WHAT THE TASK REQUIRES: Going through the data, count each line that has the word "brick". Reply with the total and nothing more.

DATA UNDER STUDY:
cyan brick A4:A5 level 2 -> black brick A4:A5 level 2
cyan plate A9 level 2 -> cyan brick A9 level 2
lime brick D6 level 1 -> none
...
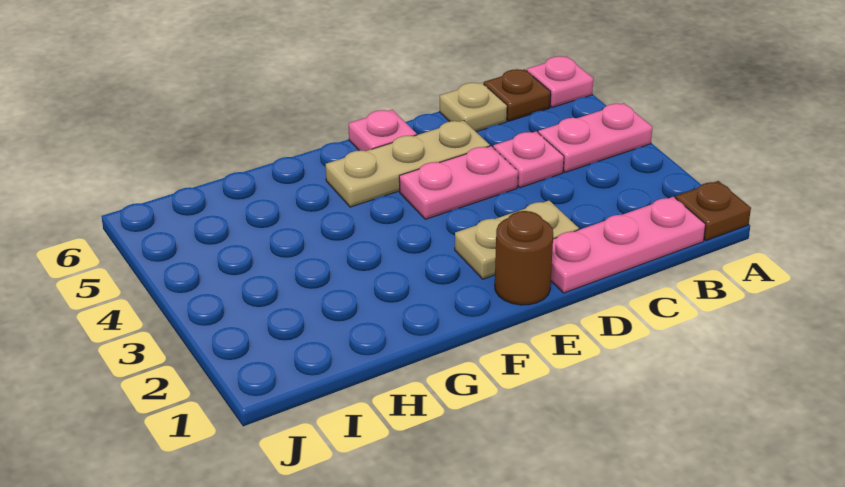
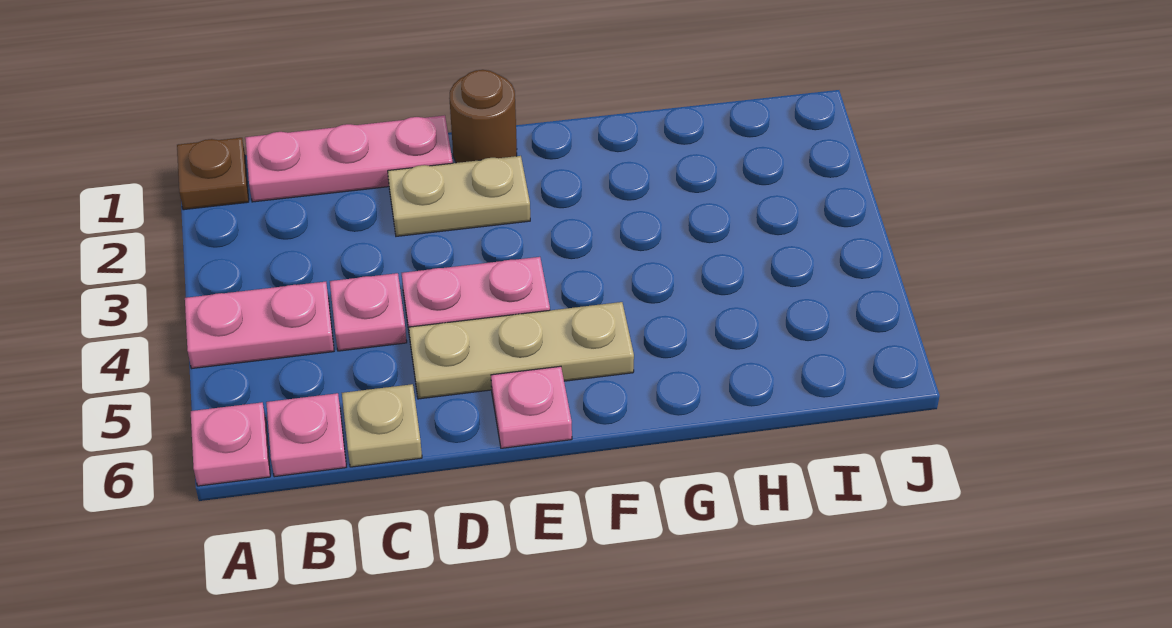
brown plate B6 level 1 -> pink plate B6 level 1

OUTPUT FOR THIS EXERCISE: 3